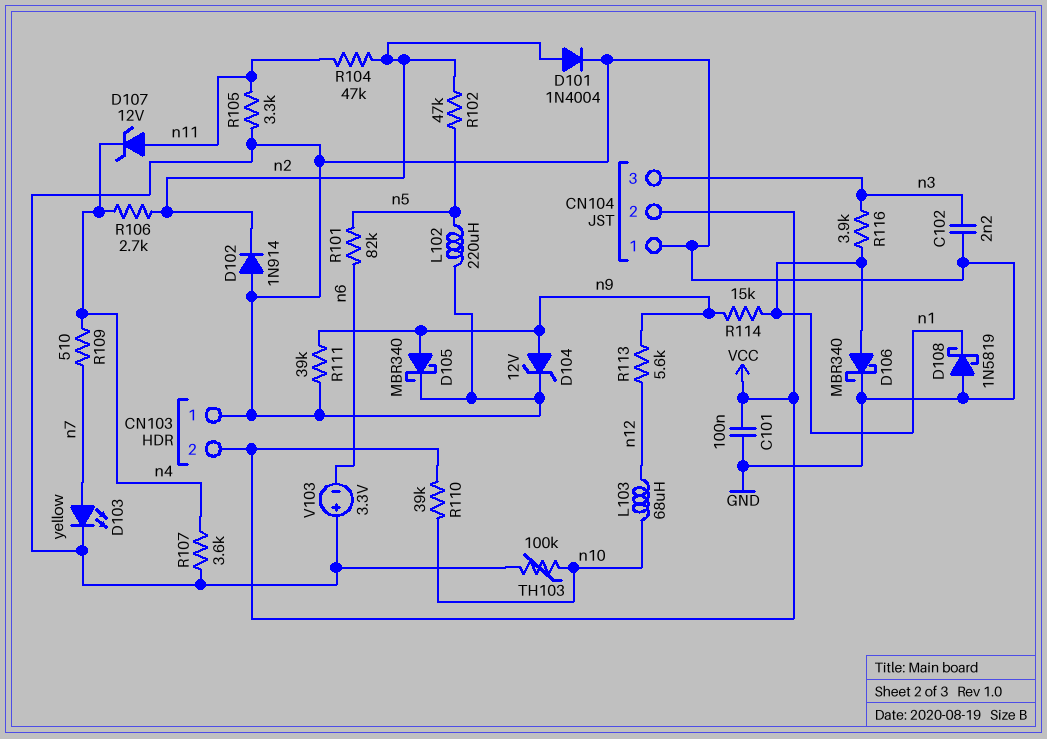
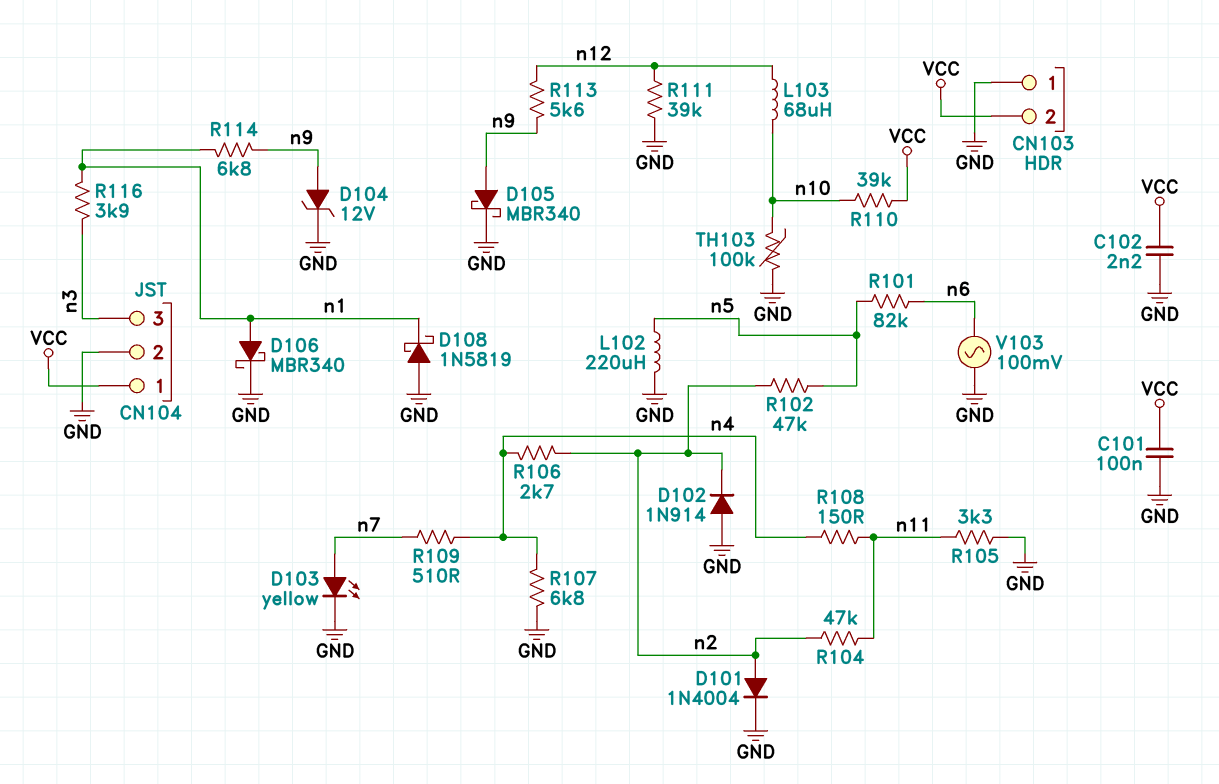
C102: 2.2nF (GND, n3) -> 2.2nF (GND, VCC)
CN104 pin 1: GND -> VCC
CN104 pin 2: VCC -> GND
D107: zener 12V (A n11, K n4) -> none
R107: 3.6k (GND, n4) -> 6.8k (GND, n4)
R108: none -> 150 (n4, n11)
R111: 39k (GND, n9) -> 39k (GND, n12)
R114: 15k (n1, n9) -> 6.8k (n1, n9)
V103: 3.3V (plus GND, minus n6) -> AC 100mV (GND, n6)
※ ※ ※
Do not include the images; transcribe the rest of the listing exactly.

> **TASK RESULT**:
C102: 2.2nF (GND, n3) -> 2.2nF (GND, VCC)
CN104 pin 1: GND -> VCC
CN104 pin 2: VCC -> GND
D107: zener 12V (A n11, K n4) -> none
R107: 3.6k (GND, n4) -> 6.8k (GND, n4)
R108: none -> 150 (n4, n11)
R111: 39k (GND, n9) -> 39k (GND, n12)
R114: 15k (n1, n9) -> 6.8k (n1, n9)
V103: 3.3V (plus GND, minus n6) -> AC 100mV (GND, n6)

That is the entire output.